▶ **THE DATA**
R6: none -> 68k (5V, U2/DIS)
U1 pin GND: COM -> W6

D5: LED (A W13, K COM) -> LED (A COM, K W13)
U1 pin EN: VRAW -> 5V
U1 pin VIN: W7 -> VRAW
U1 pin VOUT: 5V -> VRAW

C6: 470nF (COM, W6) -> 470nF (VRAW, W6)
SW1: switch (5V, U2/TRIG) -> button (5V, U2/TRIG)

...

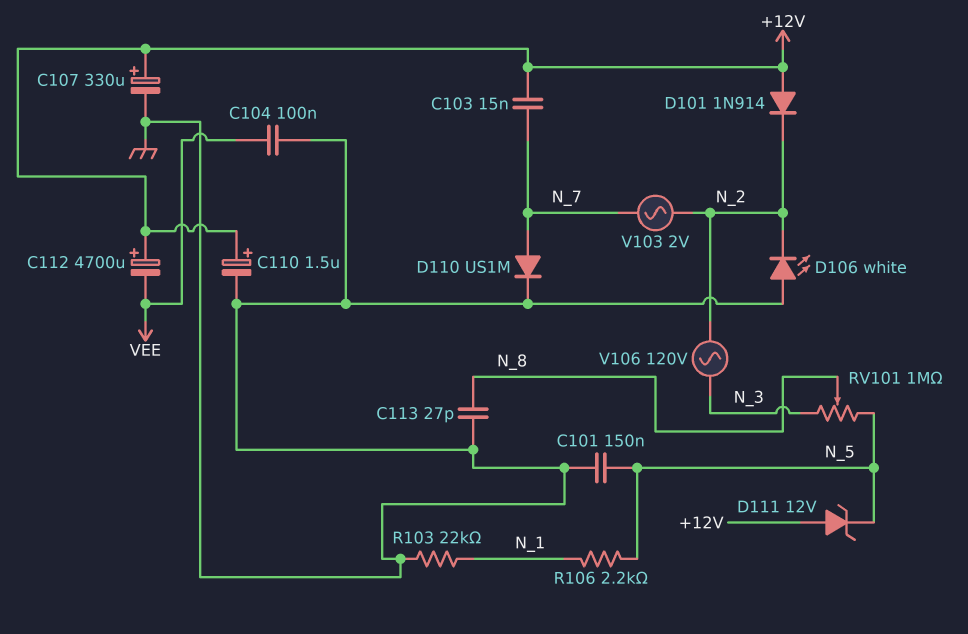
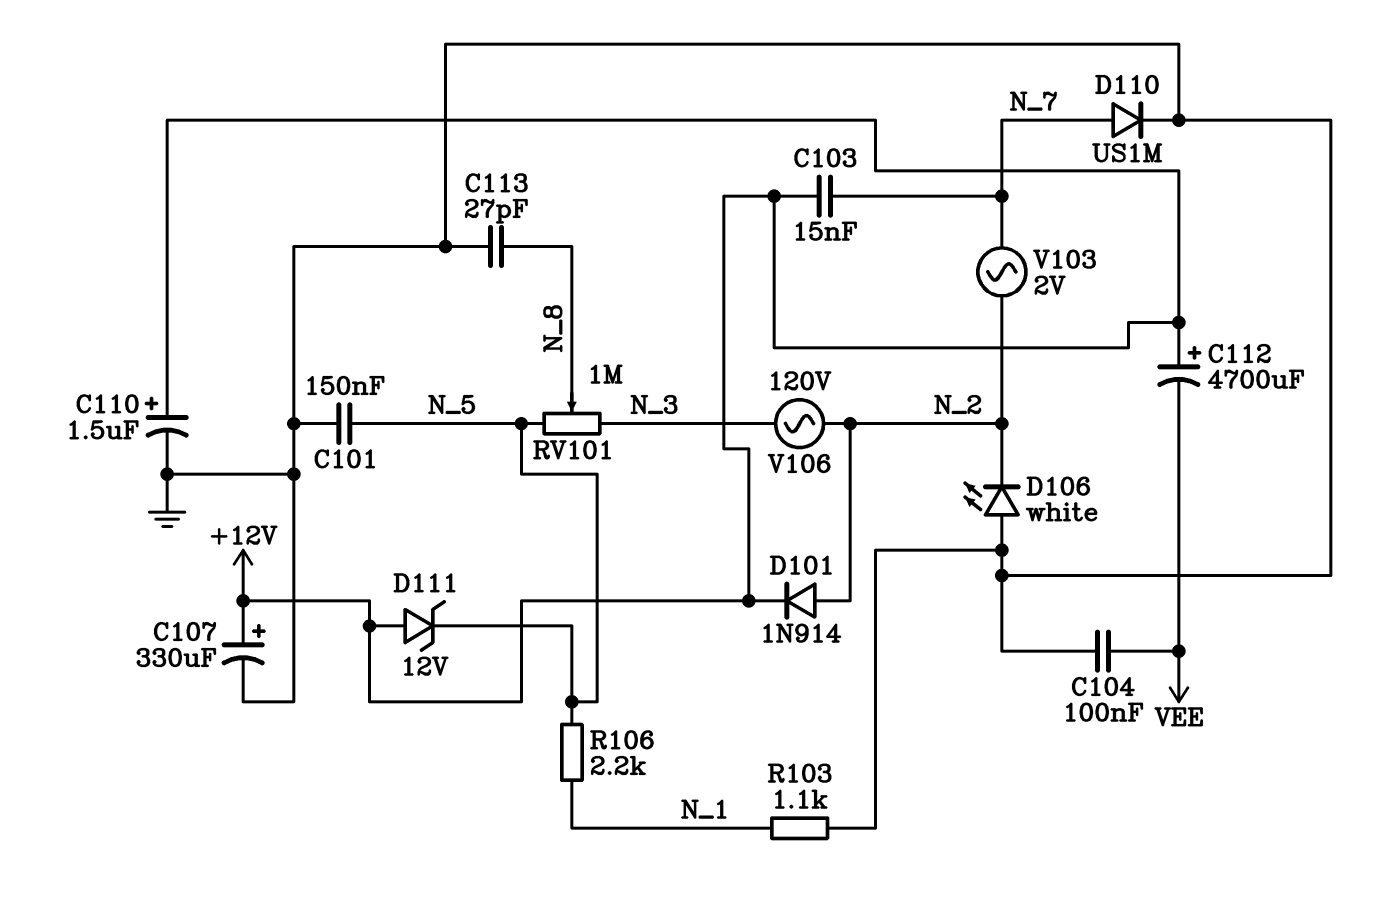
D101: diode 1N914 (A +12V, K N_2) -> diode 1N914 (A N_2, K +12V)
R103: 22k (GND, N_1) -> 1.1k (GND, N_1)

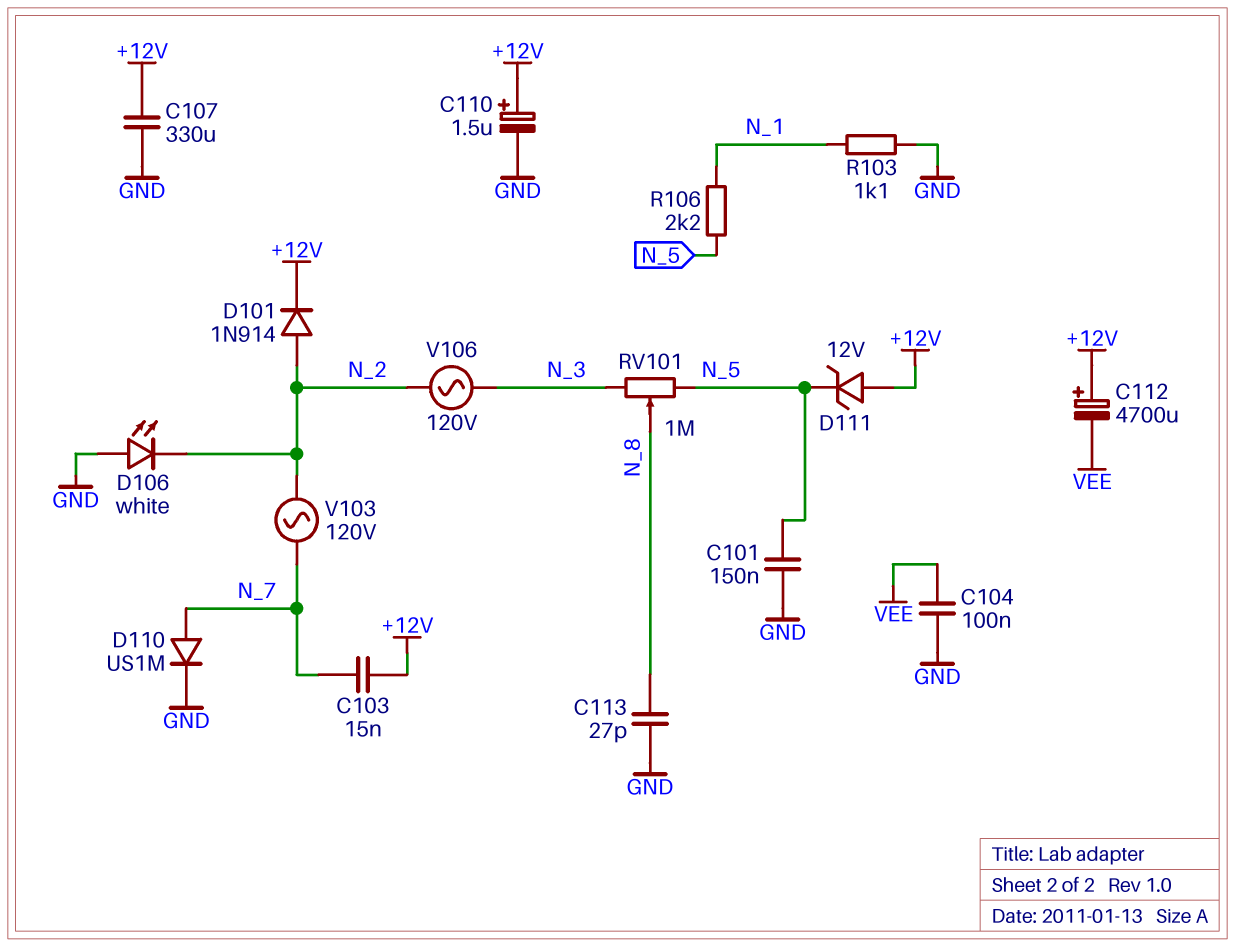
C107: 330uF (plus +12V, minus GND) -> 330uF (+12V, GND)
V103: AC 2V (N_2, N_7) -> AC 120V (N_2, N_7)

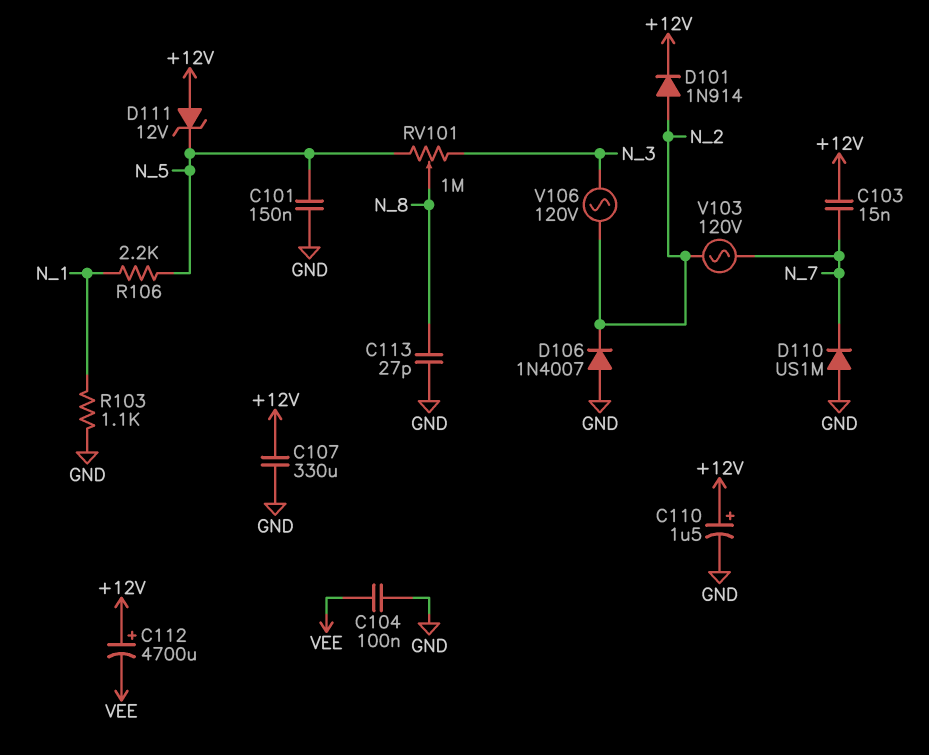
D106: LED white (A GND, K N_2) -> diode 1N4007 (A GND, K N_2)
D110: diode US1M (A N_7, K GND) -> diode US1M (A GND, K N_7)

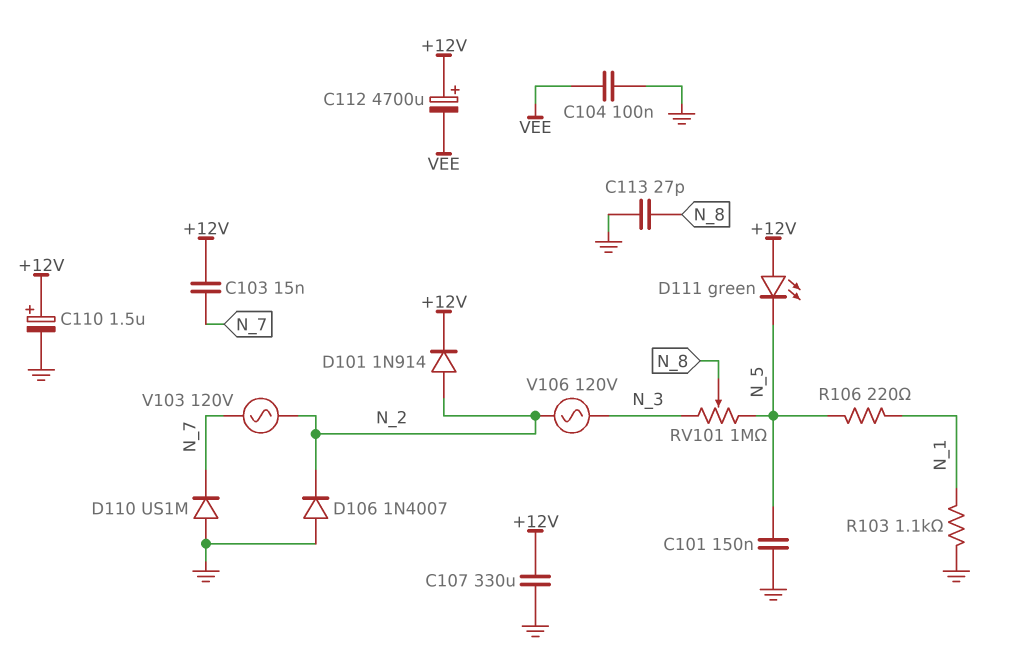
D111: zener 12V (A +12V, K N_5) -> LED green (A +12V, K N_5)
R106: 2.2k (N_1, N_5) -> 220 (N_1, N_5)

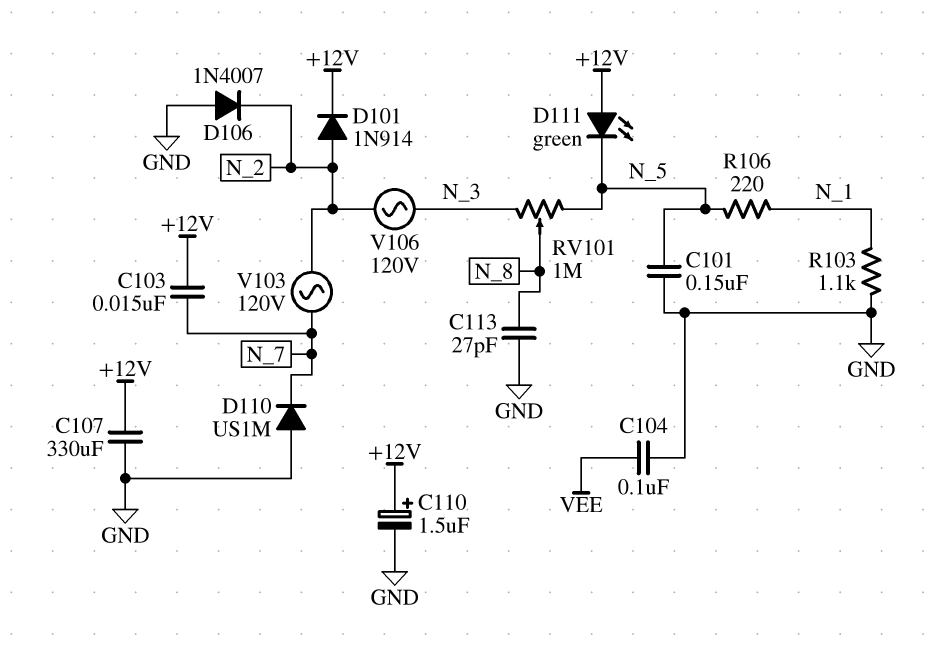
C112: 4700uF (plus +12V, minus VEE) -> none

▶ **WORK TASK**
Above are the records; copy exactly the lines from the line with "U1 pin VIN: W7 -> VRAW" through the line with "SW1: switch (5V, U2/TRIG)", both included.

▶ **TASK SOLUTION**
U1 pin VIN: W7 -> VRAW
U1 pin VOUT: 5V -> VRAW

C6: 470nF (COM, W6) -> 470nF (VRAW, W6)
SW1: switch (5V, U2/TRIG) -> button (5V, U2/TRIG)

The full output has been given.